(Data to examine):
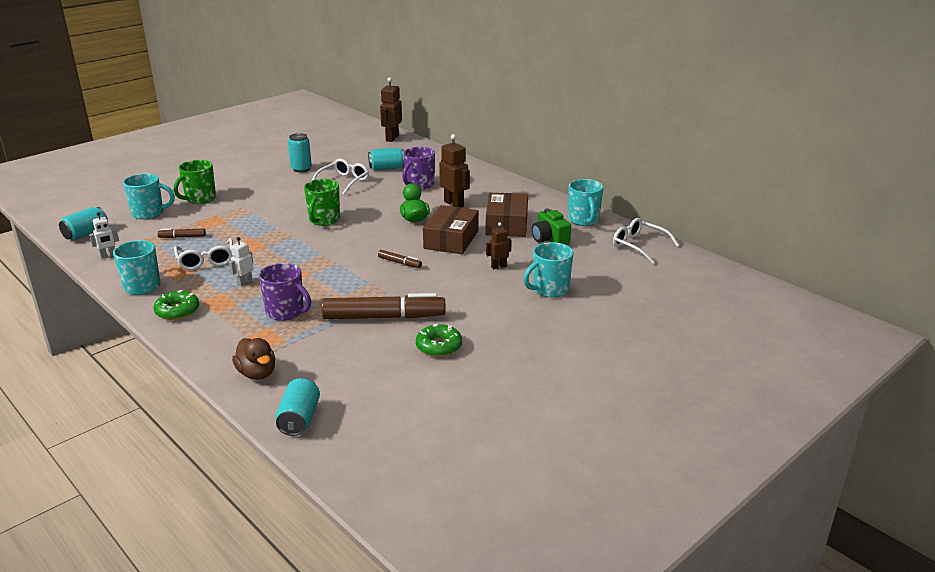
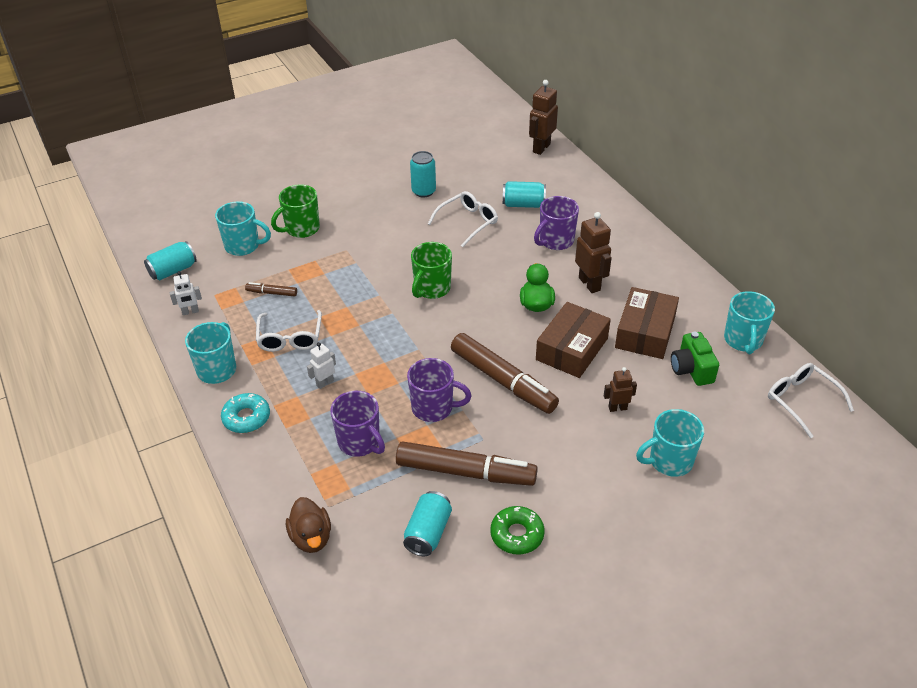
camera: 15 degrees right, 15 degrees up
(177, 311) = (246, 418): green donut -> turquoise donut
(299, 419) = (341, 620): turquoise can -> turquoise can (428, 532)
(345, 285) = (434, 408): none -> purple mug
(399, 263) = (503, 380): brown marker -> brown marker, size x2.25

(Problem): Filter the records, keeping only lines that contain "turquoise", and show those lines.

(The answer):
(177, 311) = (246, 418): green donut -> turquoise donut
(299, 419) = (341, 620): turquoise can -> turquoise can (428, 532)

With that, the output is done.